[Data provided]:

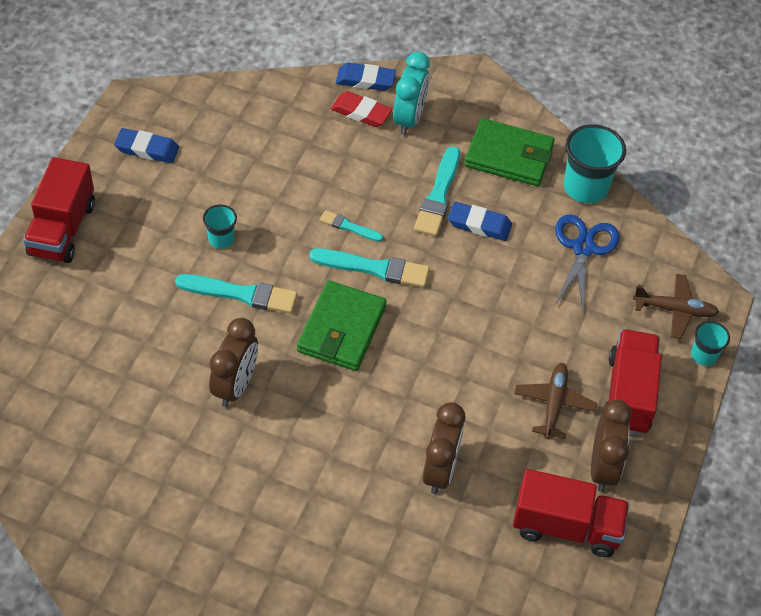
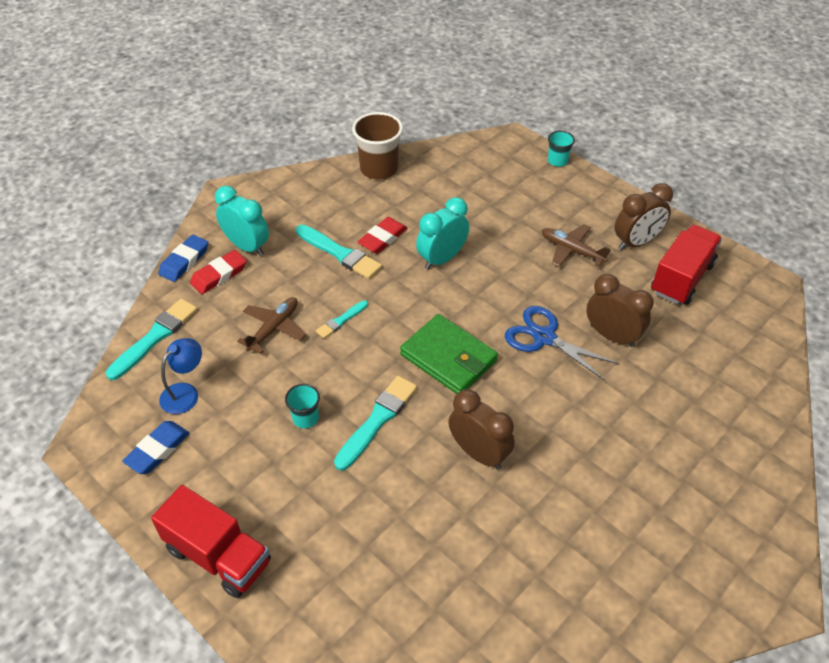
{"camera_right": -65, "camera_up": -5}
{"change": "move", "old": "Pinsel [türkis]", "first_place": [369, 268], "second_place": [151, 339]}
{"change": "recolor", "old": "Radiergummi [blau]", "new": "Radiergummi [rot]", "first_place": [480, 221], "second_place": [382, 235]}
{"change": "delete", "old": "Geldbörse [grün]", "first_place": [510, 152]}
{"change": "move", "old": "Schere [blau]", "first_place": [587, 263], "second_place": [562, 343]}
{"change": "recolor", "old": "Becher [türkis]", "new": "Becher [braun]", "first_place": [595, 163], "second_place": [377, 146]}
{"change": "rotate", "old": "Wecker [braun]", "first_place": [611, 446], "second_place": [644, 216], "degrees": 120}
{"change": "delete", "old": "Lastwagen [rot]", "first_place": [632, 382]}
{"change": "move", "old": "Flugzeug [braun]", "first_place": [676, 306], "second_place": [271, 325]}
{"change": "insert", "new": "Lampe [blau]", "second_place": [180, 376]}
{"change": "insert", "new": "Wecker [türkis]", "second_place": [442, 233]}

[Directions]:
Give only the number of lines in the preceding data that include the word "delete".

[Answer to the problem]:
2